* **Task directions**:
Scan the lines below for the word "lila". Copy each line you find it in.

· · · · · · ·

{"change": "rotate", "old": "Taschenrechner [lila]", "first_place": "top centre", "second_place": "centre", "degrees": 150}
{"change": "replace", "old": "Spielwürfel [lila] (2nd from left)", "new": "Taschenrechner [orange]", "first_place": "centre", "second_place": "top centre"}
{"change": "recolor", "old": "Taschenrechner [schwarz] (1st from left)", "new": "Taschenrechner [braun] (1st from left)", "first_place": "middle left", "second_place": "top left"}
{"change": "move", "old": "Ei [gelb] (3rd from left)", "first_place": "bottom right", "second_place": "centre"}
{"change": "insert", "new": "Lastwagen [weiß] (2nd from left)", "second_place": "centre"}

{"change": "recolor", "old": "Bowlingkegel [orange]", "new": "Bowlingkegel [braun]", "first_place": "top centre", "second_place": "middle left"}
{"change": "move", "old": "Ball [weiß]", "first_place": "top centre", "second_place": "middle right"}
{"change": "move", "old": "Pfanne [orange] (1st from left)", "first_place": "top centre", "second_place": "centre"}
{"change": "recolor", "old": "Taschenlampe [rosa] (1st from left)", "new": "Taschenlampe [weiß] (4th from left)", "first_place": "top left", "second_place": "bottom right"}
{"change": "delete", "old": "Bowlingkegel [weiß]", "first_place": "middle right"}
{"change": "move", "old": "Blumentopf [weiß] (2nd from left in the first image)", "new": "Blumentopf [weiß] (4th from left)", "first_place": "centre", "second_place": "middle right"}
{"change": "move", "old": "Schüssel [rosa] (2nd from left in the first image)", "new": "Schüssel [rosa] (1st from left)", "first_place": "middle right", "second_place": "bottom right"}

· · · · · · ·

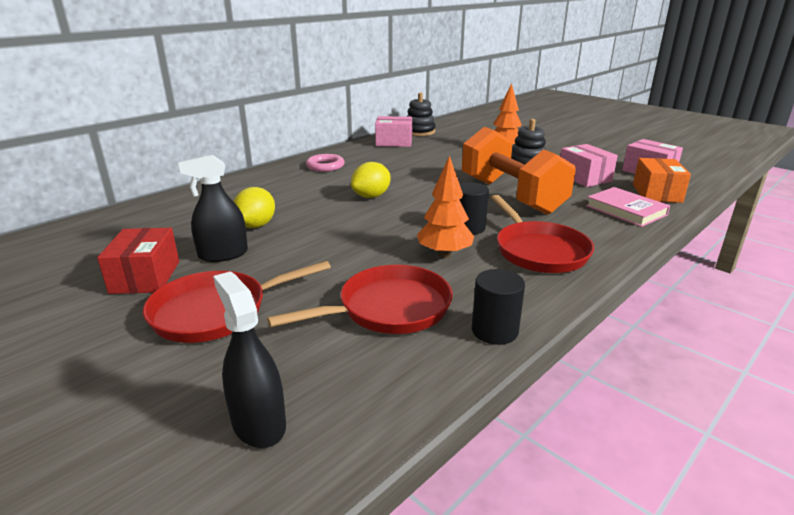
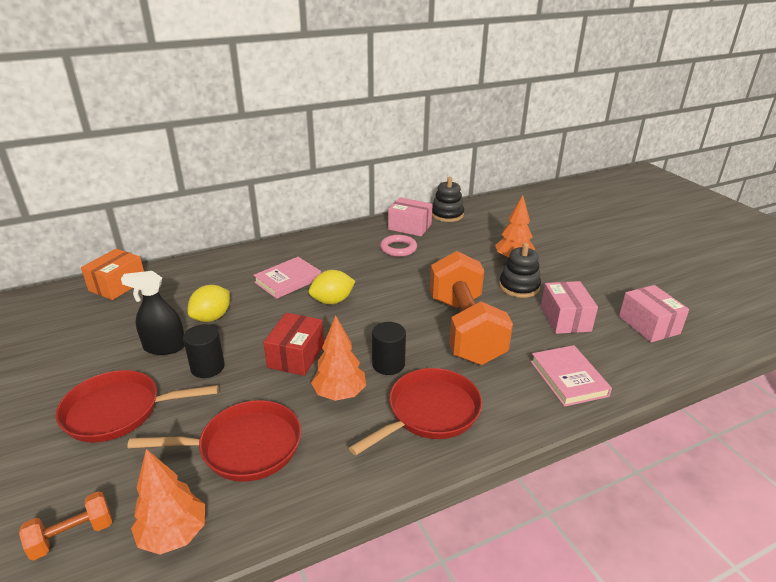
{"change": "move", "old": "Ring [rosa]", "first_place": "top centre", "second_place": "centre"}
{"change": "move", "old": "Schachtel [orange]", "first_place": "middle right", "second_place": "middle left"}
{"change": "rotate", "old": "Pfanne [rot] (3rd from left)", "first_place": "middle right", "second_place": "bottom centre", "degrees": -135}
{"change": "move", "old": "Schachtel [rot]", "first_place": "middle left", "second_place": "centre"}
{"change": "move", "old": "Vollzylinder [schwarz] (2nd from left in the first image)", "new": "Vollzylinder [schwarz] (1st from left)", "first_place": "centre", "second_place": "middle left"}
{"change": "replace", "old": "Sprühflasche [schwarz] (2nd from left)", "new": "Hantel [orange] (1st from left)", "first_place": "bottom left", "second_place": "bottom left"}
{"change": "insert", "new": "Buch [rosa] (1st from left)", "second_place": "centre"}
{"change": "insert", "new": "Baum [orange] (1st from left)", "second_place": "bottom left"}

· · · · · · ·

* **Exercise output**:
{"change": "rotate", "old": "Taschenrechner [lila]", "first_place": "top centre", "second_place": "centre", "degrees": 150}
{"change": "replace", "old": "Spielwürfel [lila] (2nd from left)", "new": "Taschenrechner [orange]", "first_place": "centre", "second_place": "top centre"}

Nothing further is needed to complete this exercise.